#### WHAT IS REQUIRED
Below are entries with pictures in them. Output exactly the lines starting at the line with "D1: diode 1N4001" and ending at the line with "C4: 47uF (plus", both included, but not the pictures.

○ ○ ○

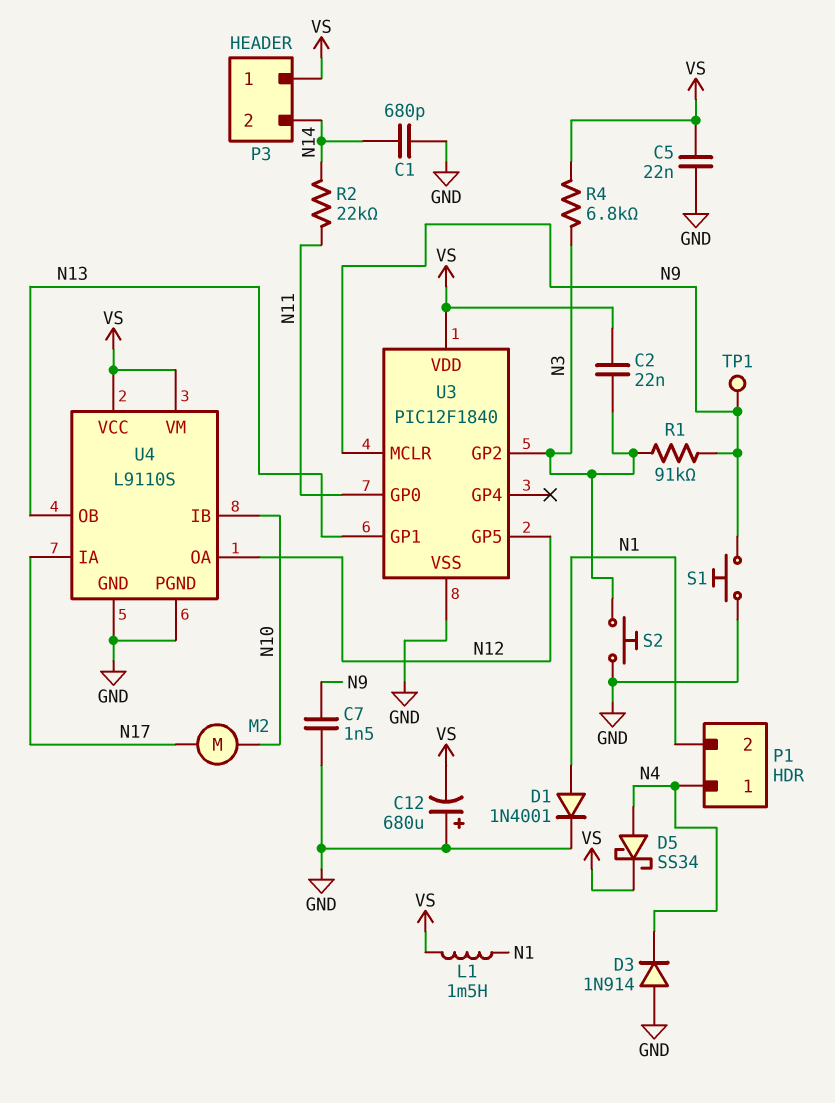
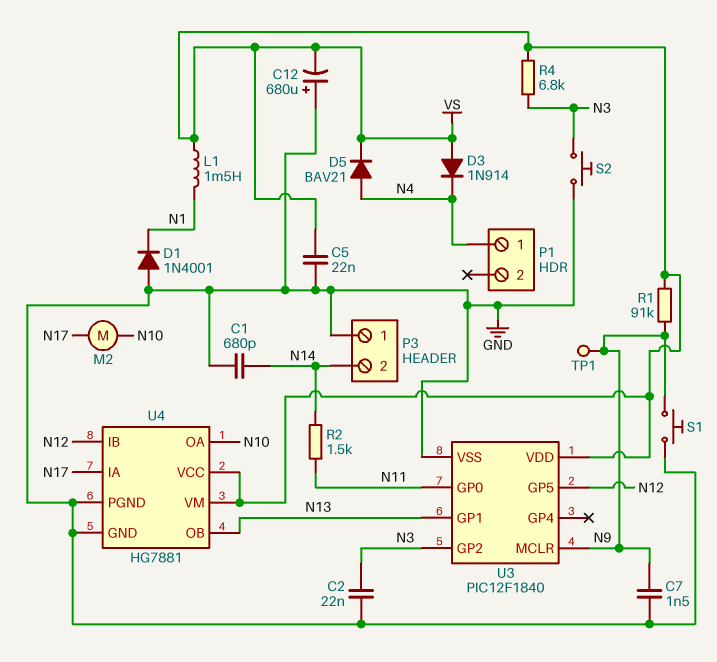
C2: 22nF (N3, VS) -> 22nF (GND, N3)
D1: diode 1N4001 (A N1, K GND) -> diode 1N4001 (A GND, K N1)
D3: diode 1N914 (A GND, K N4) -> diode 1N914 (A VS, K N4)
D5: schottky SS34 (A N4, K VS) -> diode BAV21 (A N4, K VS)
P1 pin 2: N1 -> none
P3 pin 1: VS -> GND
R1: 91k (N3, N9) -> 91k (N9, VS)
R2: 22k (N11, N14) -> 1.5k (N11, N14)
U4: L9110S -> HG7881
U4 pin IB: N10 -> N12
U4 pin OA: N12 -> N10

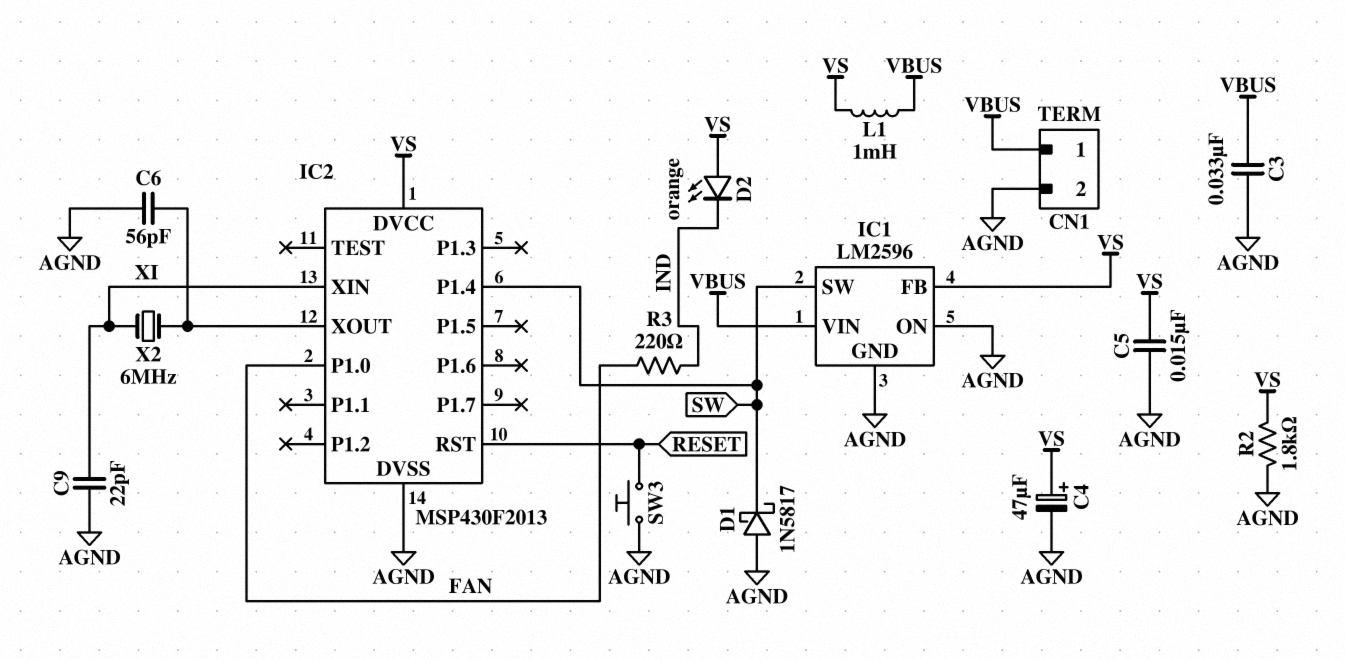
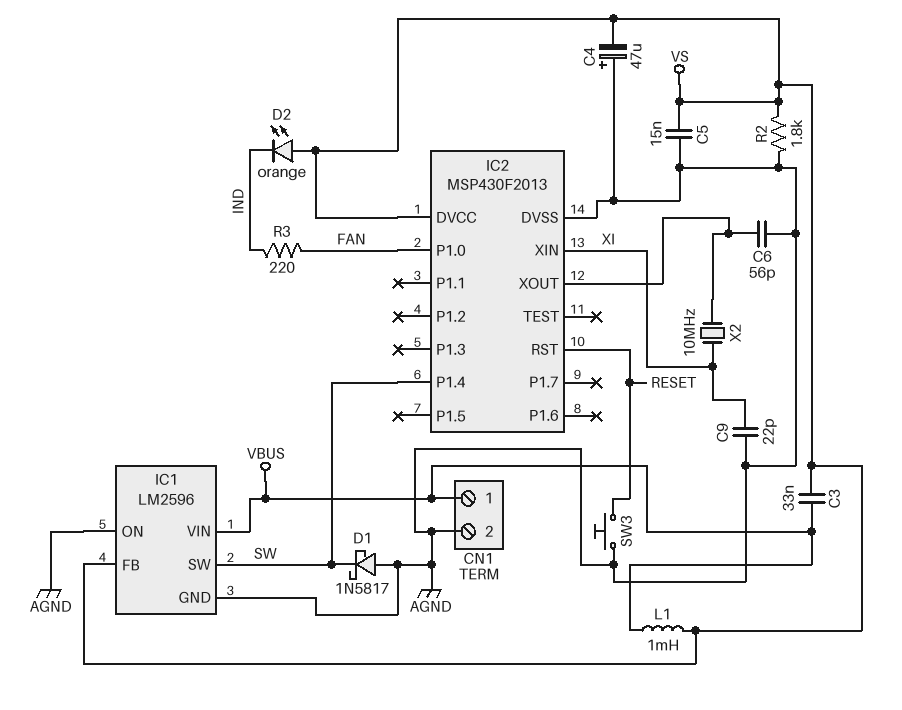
C3: 33nF (AGND, VBUS) -> 33nF (VBUS, VS)
C4: 47uF (plus VS, minus AGND) -> 47uF (plus AGND, minus VS)
X2: 6MHz (IC2/XOUT, XI) -> 10MHz (IC2/XOUT, XI)

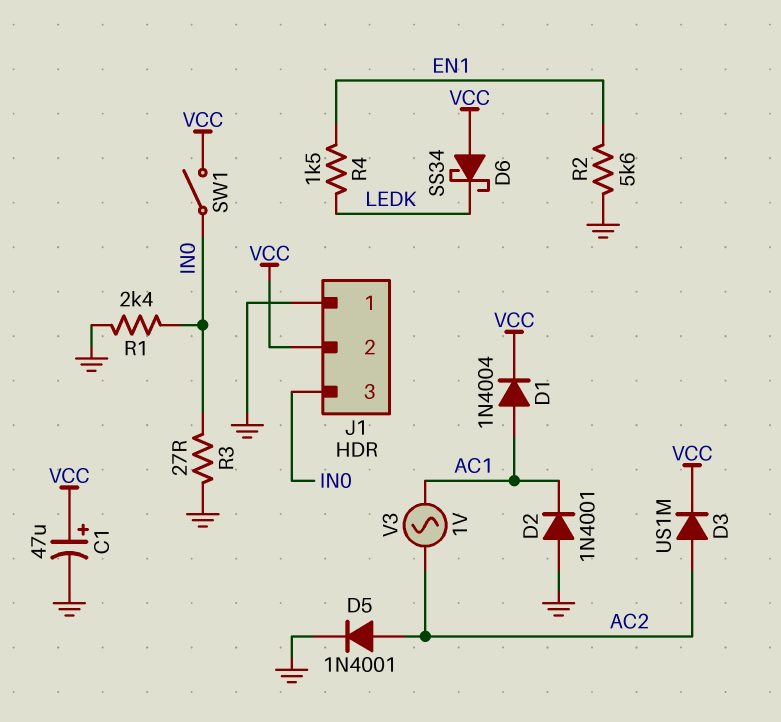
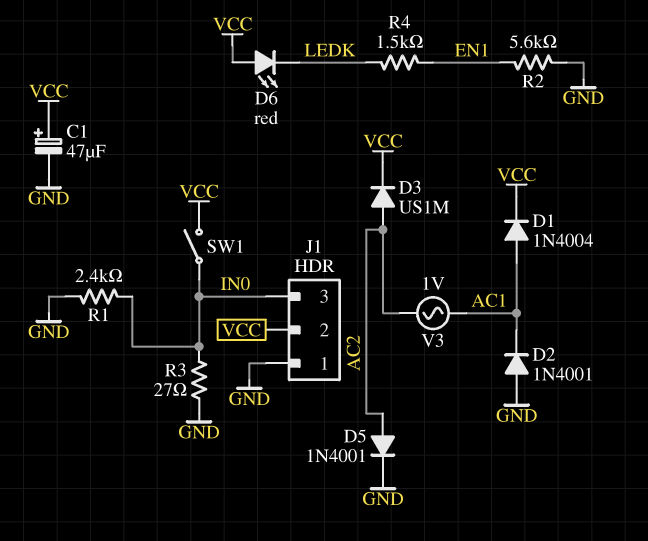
D6: schottky SS34 (A VCC, K LEDK) -> LED red (A VCC, K LEDK)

○ ○ ○

#### EXPECTED OUTPUT
D1: diode 1N4001 (A N1, K GND) -> diode 1N4001 (A GND, K N1)
D3: diode 1N914 (A GND, K N4) -> diode 1N914 (A VS, K N4)
D5: schottky SS34 (A N4, K VS) -> diode BAV21 (A N4, K VS)
P1 pin 2: N1 -> none
P3 pin 1: VS -> GND
R1: 91k (N3, N9) -> 91k (N9, VS)
R2: 22k (N11, N14) -> 1.5k (N11, N14)
U4: L9110S -> HG7881
U4 pin IB: N10 -> N12
U4 pin OA: N12 -> N10

C3: 33nF (AGND, VBUS) -> 33nF (VBUS, VS)
C4: 47uF (plus VS, minus AGND) -> 47uF (plus AGND, minus VS)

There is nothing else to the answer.